=== Data for this task ===
● ● ● ● ● ● ●
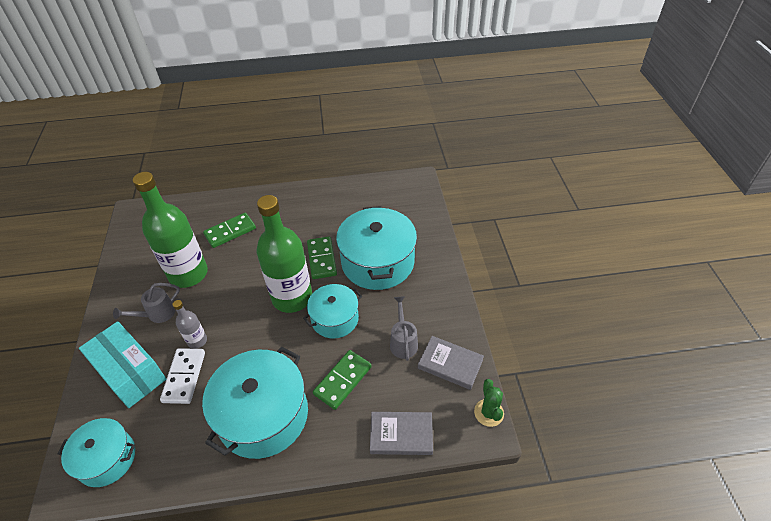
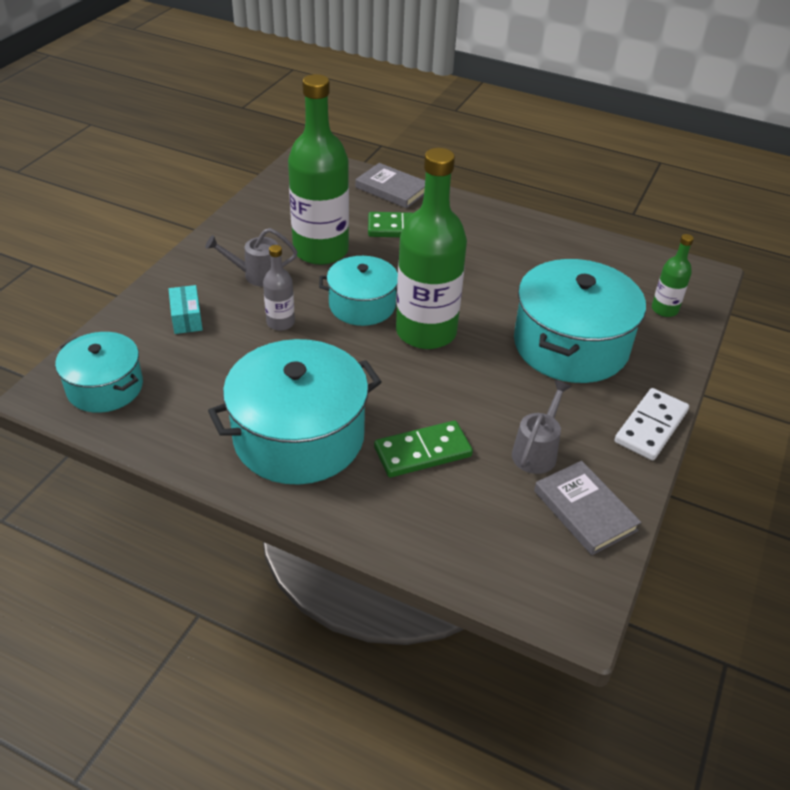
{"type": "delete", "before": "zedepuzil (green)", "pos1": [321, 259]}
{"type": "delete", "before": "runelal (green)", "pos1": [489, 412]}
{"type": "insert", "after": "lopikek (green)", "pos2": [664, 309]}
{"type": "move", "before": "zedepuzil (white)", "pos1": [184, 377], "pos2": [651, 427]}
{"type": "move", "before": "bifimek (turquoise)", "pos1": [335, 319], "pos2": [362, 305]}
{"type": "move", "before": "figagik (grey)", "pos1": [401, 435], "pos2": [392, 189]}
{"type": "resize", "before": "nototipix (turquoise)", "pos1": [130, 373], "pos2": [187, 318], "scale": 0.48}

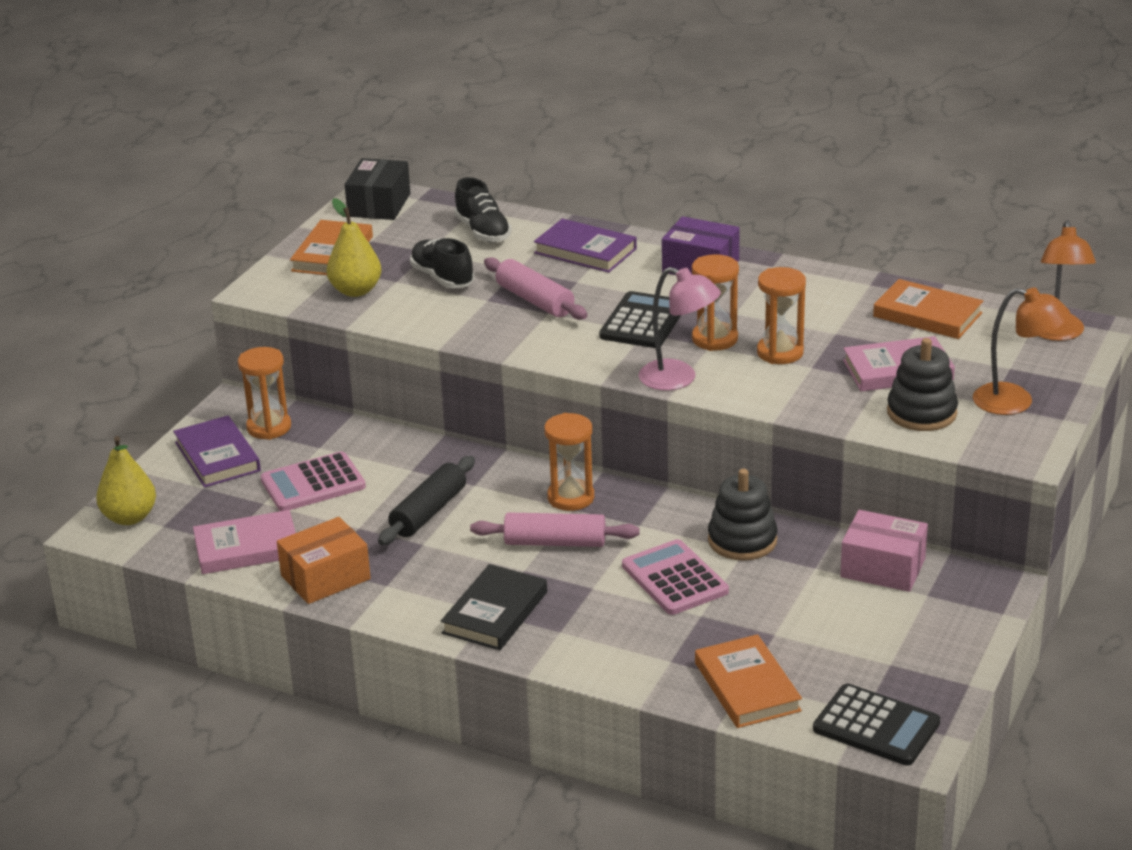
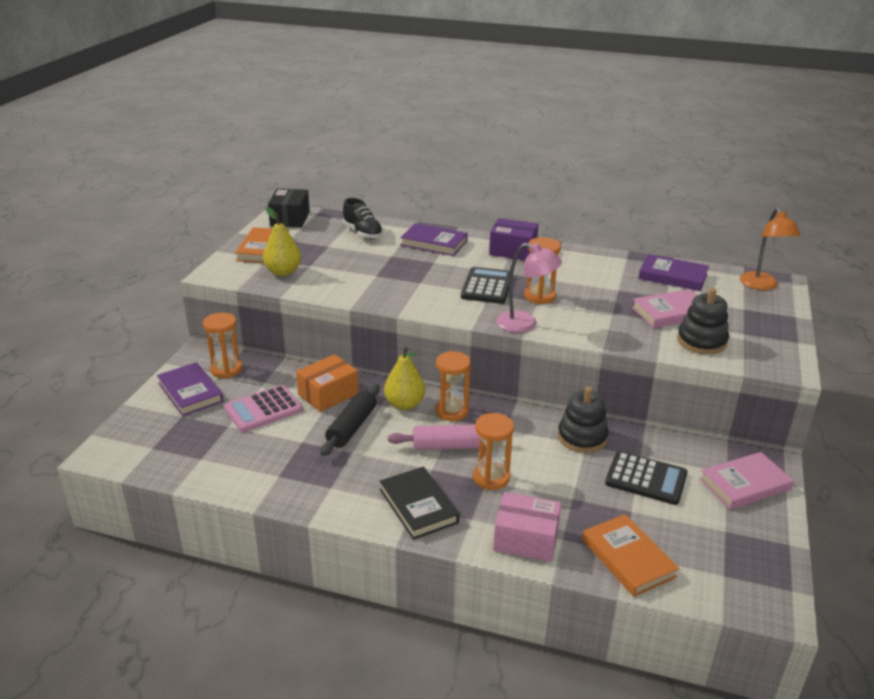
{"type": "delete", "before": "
● ● ● ● ● ● ●
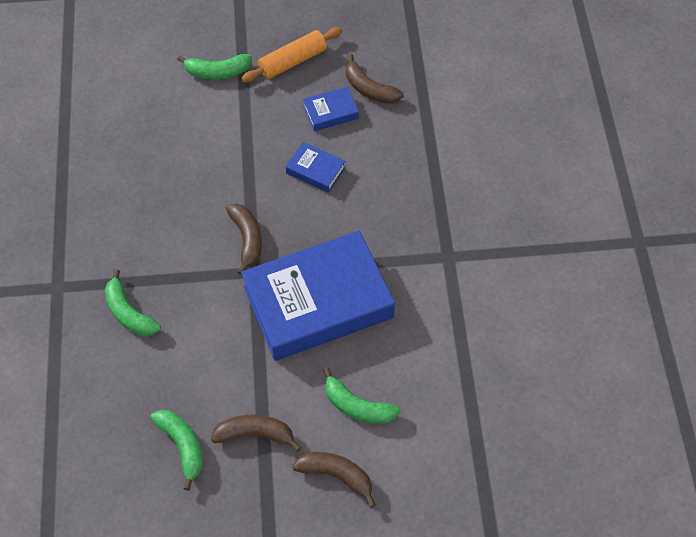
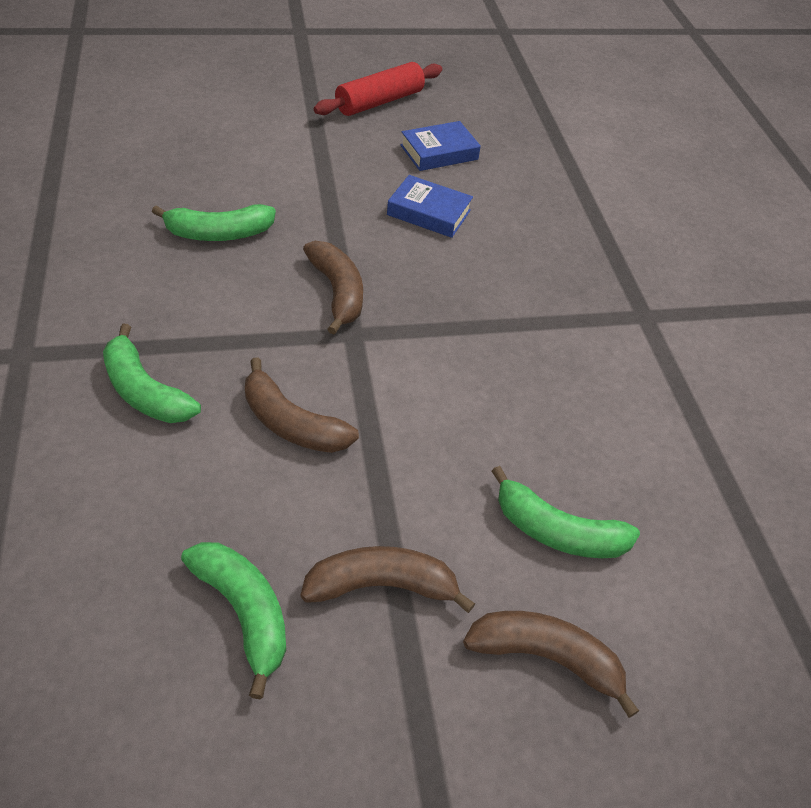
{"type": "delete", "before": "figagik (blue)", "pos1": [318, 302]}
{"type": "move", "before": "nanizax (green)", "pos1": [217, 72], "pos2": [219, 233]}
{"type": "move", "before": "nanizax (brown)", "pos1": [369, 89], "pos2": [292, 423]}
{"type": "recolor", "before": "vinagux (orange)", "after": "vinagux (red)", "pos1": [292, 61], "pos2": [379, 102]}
● ● ● ● ● ● ●
=== Task to complete ===
Only lines with the word "zedepuzil" are needed. Copy them from the preceding records.

=== Expected output ===
{"type": "delete", "before": "zedepuzil (green)", "pos1": [321, 259]}
{"type": "move", "before": "zedepuzil (white)", "pos1": [184, 377], "pos2": [651, 427]}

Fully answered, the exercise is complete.